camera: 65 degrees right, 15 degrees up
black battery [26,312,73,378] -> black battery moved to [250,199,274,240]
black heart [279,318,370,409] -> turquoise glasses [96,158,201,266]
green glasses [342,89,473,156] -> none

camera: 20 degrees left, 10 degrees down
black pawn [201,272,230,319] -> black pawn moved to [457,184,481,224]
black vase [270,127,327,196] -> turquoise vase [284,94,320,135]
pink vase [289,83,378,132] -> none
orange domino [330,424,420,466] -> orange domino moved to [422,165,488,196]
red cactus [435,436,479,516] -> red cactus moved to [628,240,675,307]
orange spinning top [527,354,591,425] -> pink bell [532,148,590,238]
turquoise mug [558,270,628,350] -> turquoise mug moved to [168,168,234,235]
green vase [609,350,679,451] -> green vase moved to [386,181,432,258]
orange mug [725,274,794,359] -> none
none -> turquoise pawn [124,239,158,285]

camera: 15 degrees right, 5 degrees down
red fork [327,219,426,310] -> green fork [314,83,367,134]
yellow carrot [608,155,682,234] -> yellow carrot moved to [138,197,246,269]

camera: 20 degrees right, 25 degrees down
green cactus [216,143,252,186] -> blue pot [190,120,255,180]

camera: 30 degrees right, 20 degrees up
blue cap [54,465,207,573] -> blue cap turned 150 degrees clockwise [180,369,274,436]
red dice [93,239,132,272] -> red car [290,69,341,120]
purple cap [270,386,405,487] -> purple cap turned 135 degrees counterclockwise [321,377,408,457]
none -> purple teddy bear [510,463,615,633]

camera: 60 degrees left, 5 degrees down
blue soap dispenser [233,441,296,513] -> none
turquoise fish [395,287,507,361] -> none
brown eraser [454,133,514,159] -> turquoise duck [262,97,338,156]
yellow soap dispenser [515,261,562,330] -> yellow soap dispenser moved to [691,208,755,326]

• [Prompt]: Lines from the records above that hold "glasses" are the ones to list.

• [Completed exercise]:
black heart [279,318,370,409] -> turquoise glasses [96,158,201,266]
green glasses [342,89,473,156] -> none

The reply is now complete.